# Material to process:
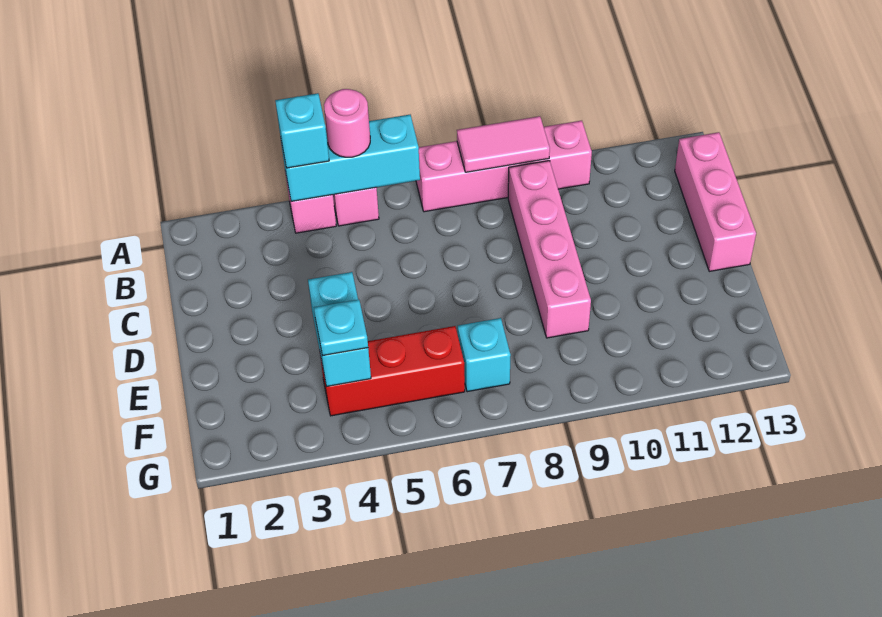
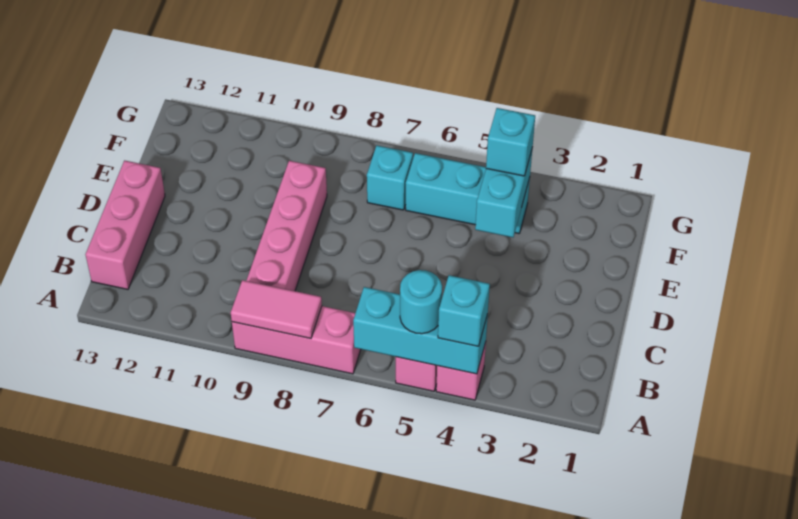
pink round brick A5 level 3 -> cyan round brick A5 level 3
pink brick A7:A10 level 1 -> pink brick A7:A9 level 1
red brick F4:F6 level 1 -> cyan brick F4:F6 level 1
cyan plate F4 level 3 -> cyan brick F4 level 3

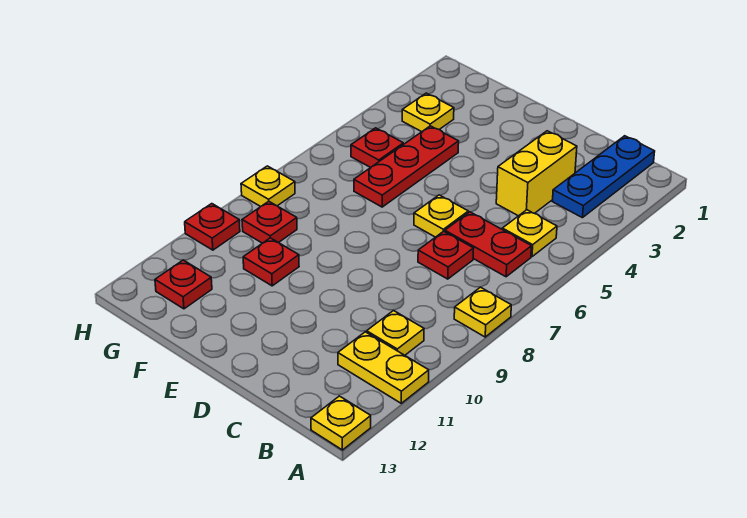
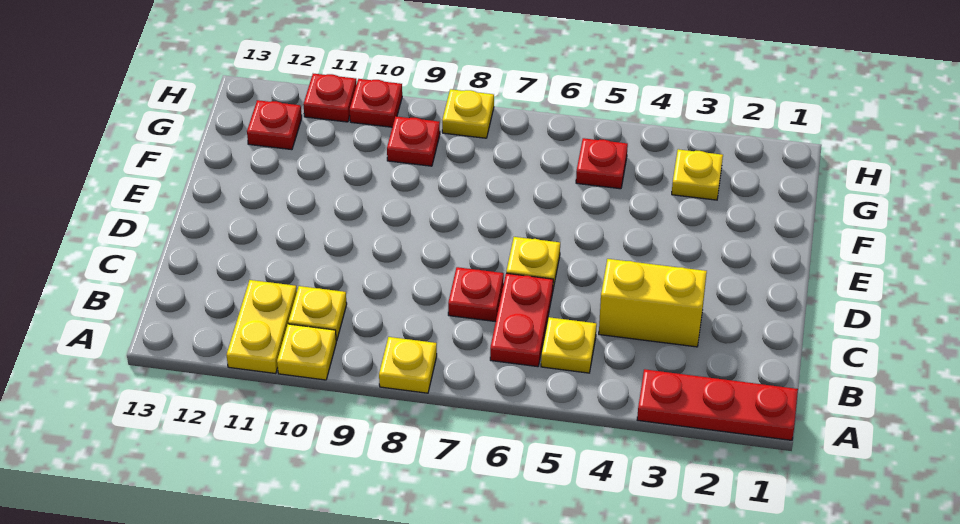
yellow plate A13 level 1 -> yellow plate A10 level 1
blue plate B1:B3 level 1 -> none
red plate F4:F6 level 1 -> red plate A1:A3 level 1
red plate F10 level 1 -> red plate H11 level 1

# Exercise:
Write out, word for word, the line containing "pink brick A7:A10" and each line after it to the end of the data, and nothing more. Drop the pictures.

# Answer to this problem:
pink brick A7:A10 level 1 -> pink brick A7:A9 level 1
red brick F4:F6 level 1 -> cyan brick F4:F6 level 1
cyan plate F4 level 3 -> cyan brick F4 level 3

yellow plate A13 level 1 -> yellow plate A10 level 1
blue plate B1:B3 level 1 -> none
red plate F4:F6 level 1 -> red plate A1:A3 level 1
red plate F10 level 1 -> red plate H11 level 1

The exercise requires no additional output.